**What you need to do:**
A verbatim repeat of the lines below is required, with the pictures removed.

**Given information:**
# # # #
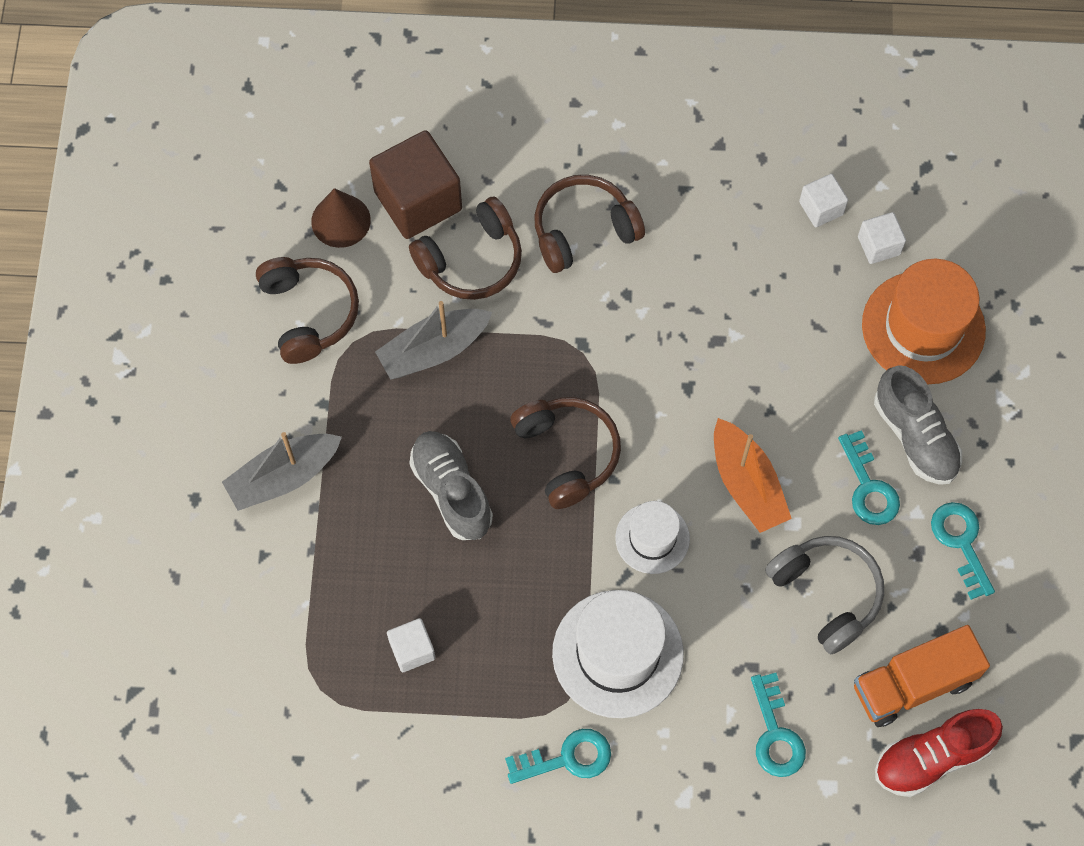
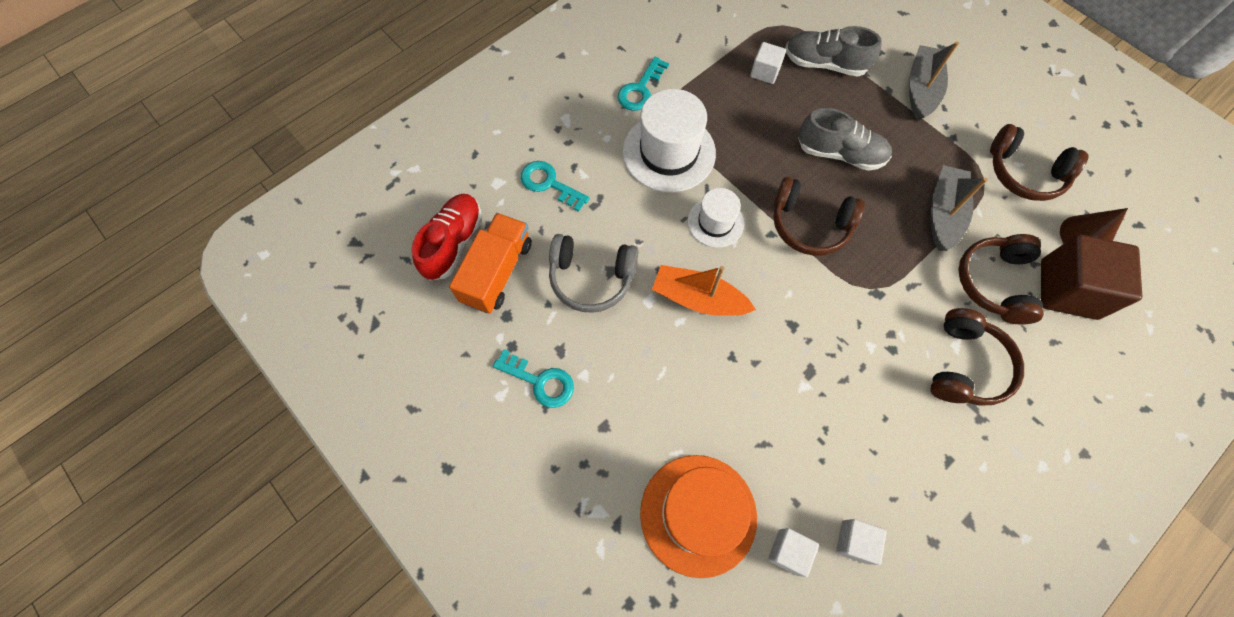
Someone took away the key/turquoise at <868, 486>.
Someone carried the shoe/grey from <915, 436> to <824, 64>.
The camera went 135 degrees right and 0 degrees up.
# # # #
**Response:**
Someone took away the key/turquoise at <868, 486>.
Someone carried the shoe/grey from <915, 436> to <824, 64>.
The camera went 135 degrees right and 0 degrees up.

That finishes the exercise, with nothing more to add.